======== RECORDED INFORMATION ========

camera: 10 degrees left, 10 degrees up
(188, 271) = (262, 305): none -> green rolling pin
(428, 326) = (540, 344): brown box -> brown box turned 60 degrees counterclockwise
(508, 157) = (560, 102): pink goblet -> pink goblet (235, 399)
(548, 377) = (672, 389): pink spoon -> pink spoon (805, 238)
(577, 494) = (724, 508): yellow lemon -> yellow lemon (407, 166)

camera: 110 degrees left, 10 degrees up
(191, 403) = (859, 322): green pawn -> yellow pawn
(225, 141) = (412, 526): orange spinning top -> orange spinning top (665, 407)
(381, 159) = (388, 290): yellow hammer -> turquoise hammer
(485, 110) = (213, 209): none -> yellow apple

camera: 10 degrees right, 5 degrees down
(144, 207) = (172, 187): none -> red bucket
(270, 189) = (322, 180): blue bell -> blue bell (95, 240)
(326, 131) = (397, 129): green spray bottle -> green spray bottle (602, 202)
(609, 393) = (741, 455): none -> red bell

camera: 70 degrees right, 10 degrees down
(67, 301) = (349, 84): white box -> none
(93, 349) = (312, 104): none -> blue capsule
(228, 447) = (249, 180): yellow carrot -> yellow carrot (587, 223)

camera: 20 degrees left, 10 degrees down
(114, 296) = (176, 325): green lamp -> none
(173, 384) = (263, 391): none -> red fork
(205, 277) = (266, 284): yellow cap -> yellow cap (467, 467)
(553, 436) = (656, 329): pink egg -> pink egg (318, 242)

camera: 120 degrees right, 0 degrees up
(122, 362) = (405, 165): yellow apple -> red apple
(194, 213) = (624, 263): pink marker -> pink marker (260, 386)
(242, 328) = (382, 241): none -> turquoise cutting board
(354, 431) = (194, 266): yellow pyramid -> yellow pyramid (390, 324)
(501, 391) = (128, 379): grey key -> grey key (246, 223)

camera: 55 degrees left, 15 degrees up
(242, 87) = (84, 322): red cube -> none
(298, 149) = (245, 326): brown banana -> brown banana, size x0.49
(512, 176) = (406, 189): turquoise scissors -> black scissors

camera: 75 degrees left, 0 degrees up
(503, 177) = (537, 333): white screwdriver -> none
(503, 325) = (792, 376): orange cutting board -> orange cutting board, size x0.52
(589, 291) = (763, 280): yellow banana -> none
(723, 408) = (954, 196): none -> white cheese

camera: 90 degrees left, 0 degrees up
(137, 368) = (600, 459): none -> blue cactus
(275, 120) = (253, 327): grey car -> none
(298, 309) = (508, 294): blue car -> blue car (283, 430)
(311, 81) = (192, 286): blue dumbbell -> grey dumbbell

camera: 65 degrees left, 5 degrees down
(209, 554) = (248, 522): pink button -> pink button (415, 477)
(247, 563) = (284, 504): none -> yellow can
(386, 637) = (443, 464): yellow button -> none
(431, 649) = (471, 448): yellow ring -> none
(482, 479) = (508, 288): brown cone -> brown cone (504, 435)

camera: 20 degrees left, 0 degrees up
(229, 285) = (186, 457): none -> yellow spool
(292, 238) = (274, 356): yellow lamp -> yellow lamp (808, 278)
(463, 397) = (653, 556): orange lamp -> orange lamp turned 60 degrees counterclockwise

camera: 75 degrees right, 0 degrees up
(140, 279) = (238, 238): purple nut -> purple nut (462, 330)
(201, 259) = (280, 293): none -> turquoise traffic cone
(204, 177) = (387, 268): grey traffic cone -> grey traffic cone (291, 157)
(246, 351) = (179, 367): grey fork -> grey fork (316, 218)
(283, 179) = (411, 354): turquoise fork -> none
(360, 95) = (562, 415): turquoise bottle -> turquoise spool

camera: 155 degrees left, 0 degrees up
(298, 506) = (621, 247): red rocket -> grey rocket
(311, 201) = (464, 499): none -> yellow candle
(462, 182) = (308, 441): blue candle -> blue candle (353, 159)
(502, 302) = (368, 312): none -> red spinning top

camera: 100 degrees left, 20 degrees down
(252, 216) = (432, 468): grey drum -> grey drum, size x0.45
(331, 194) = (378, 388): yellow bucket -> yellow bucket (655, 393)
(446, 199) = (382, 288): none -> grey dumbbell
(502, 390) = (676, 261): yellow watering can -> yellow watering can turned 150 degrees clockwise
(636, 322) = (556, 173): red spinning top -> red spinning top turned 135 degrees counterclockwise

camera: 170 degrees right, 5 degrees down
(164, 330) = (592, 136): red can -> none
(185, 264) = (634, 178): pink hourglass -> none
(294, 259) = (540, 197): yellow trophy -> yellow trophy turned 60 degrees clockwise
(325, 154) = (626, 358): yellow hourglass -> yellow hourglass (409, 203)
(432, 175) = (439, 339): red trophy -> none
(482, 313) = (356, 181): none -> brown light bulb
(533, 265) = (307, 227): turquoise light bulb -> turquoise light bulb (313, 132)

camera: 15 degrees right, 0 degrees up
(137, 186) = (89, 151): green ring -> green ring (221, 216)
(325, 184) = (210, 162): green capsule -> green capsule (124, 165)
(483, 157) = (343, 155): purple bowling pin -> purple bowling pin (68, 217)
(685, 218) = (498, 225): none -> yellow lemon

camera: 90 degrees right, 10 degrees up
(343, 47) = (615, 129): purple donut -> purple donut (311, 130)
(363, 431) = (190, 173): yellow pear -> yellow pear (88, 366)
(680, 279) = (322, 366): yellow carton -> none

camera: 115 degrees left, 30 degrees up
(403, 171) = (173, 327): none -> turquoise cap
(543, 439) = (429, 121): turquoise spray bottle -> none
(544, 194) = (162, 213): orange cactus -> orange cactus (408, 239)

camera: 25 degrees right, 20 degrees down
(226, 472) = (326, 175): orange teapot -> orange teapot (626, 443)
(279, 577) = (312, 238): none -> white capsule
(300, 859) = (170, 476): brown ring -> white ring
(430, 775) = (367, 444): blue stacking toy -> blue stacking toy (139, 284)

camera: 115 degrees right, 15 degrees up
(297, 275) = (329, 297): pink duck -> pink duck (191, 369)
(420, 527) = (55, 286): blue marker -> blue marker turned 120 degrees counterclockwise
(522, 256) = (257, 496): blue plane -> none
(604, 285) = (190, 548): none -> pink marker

========

- HOW TO COMPLETE THIS TASK
The answer must consist of every entry, set down exactly as given.

- SOLUTION
camera: 10 degrees left, 10 degrees up
(188, 271) = (262, 305): none -> green rolling pin
(428, 326) = (540, 344): brown box -> brown box turned 60 degrees counterclockwise
(508, 157) = (560, 102): pink goblet -> pink goblet (235, 399)
(548, 377) = (672, 389): pink spoon -> pink spoon (805, 238)
(577, 494) = (724, 508): yellow lemon -> yellow lemon (407, 166)

camera: 110 degrees left, 10 degrees up
(191, 403) = (859, 322): green pawn -> yellow pawn
(225, 141) = (412, 526): orange spinning top -> orange spinning top (665, 407)
(381, 159) = (388, 290): yellow hammer -> turquoise hammer
(485, 110) = (213, 209): none -> yellow apple

camera: 10 degrees right, 5 degrees down
(144, 207) = (172, 187): none -> red bucket
(270, 189) = (322, 180): blue bell -> blue bell (95, 240)
(326, 131) = (397, 129): green spray bottle -> green spray bottle (602, 202)
(609, 393) = (741, 455): none -> red bell

camera: 70 degrees right, 10 degrees down
(67, 301) = (349, 84): white box -> none
(93, 349) = (312, 104): none -> blue capsule
(228, 447) = (249, 180): yellow carrot -> yellow carrot (587, 223)

camera: 20 degrees left, 10 degrees down
(114, 296) = (176, 325): green lamp -> none
(173, 384) = (263, 391): none -> red fork
(205, 277) = (266, 284): yellow cap -> yellow cap (467, 467)
(553, 436) = (656, 329): pink egg -> pink egg (318, 242)

camera: 120 degrees right, 0 degrees up
(122, 362) = (405, 165): yellow apple -> red apple
(194, 213) = (624, 263): pink marker -> pink marker (260, 386)
(242, 328) = (382, 241): none -> turquoise cutting board
(354, 431) = (194, 266): yellow pyramid -> yellow pyramid (390, 324)
(501, 391) = (128, 379): grey key -> grey key (246, 223)

camera: 55 degrees left, 15 degrees up
(242, 87) = (84, 322): red cube -> none
(298, 149) = (245, 326): brown banana -> brown banana, size x0.49
(512, 176) = (406, 189): turquoise scissors -> black scissors

camera: 75 degrees left, 0 degrees up
(503, 177) = (537, 333): white screwdriver -> none
(503, 325) = (792, 376): orange cutting board -> orange cutting board, size x0.52
(589, 291) = (763, 280): yellow banana -> none
(723, 408) = (954, 196): none -> white cheese

camera: 90 degrees left, 0 degrees up
(137, 368) = (600, 459): none -> blue cactus
(275, 120) = (253, 327): grey car -> none
(298, 309) = (508, 294): blue car -> blue car (283, 430)
(311, 81) = (192, 286): blue dumbbell -> grey dumbbell

camera: 65 degrees left, 5 degrees down
(209, 554) = (248, 522): pink button -> pink button (415, 477)
(247, 563) = (284, 504): none -> yellow can
(386, 637) = (443, 464): yellow button -> none
(431, 649) = (471, 448): yellow ring -> none
(482, 479) = (508, 288): brown cone -> brown cone (504, 435)

camera: 20 degrees left, 0 degrees up
(229, 285) = (186, 457): none -> yellow spool
(292, 238) = (274, 356): yellow lamp -> yellow lamp (808, 278)
(463, 397) = (653, 556): orange lamp -> orange lamp turned 60 degrees counterclockwise

camera: 75 degrees right, 0 degrees up
(140, 279) = (238, 238): purple nut -> purple nut (462, 330)
(201, 259) = (280, 293): none -> turquoise traffic cone
(204, 177) = (387, 268): grey traffic cone -> grey traffic cone (291, 157)
(246, 351) = (179, 367): grey fork -> grey fork (316, 218)
(283, 179) = (411, 354): turquoise fork -> none
(360, 95) = (562, 415): turquoise bottle -> turquoise spool

camera: 155 degrees left, 0 degrees up
(298, 506) = (621, 247): red rocket -> grey rocket
(311, 201) = (464, 499): none -> yellow candle
(462, 182) = (308, 441): blue candle -> blue candle (353, 159)
(502, 302) = (368, 312): none -> red spinning top

camera: 100 degrees left, 20 degrees down
(252, 216) = (432, 468): grey drum -> grey drum, size x0.45
(331, 194) = (378, 388): yellow bucket -> yellow bucket (655, 393)
(446, 199) = (382, 288): none -> grey dumbbell
(502, 390) = (676, 261): yellow watering can -> yellow watering can turned 150 degrees clockwise
(636, 322) = (556, 173): red spinning top -> red spinning top turned 135 degrees counterclockwise

camera: 170 degrees right, 5 degrees down
(164, 330) = (592, 136): red can -> none
(185, 264) = (634, 178): pink hourglass -> none
(294, 259) = (540, 197): yellow trophy -> yellow trophy turned 60 degrees clockwise
(325, 154) = (626, 358): yellow hourglass -> yellow hourglass (409, 203)
(432, 175) = (439, 339): red trophy -> none
(482, 313) = (356, 181): none -> brown light bulb
(533, 265) = (307, 227): turquoise light bulb -> turquoise light bulb (313, 132)

camera: 15 degrees right, 0 degrees up
(137, 186) = (89, 151): green ring -> green ring (221, 216)
(325, 184) = (210, 162): green capsule -> green capsule (124, 165)
(483, 157) = (343, 155): purple bowling pin -> purple bowling pin (68, 217)
(685, 218) = (498, 225): none -> yellow lemon

camera: 90 degrees right, 10 degrees up
(343, 47) = (615, 129): purple donut -> purple donut (311, 130)
(363, 431) = (190, 173): yellow pear -> yellow pear (88, 366)
(680, 279) = (322, 366): yellow carton -> none

camera: 115 degrees left, 30 degrees up
(403, 171) = (173, 327): none -> turquoise cap
(543, 439) = (429, 121): turquoise spray bottle -> none
(544, 194) = (162, 213): orange cactus -> orange cactus (408, 239)

camera: 25 degrees right, 20 degrees down
(226, 472) = (326, 175): orange teapot -> orange teapot (626, 443)
(279, 577) = (312, 238): none -> white capsule
(300, 859) = (170, 476): brown ring -> white ring
(430, 775) = (367, 444): blue stacking toy -> blue stacking toy (139, 284)

camera: 115 degrees right, 15 degrees up
(297, 275) = (329, 297): pink duck -> pink duck (191, 369)
(420, 527) = (55, 286): blue marker -> blue marker turned 120 degrees counterclockwise
(522, 256) = (257, 496): blue plane -> none
(604, 285) = (190, 548): none -> pink marker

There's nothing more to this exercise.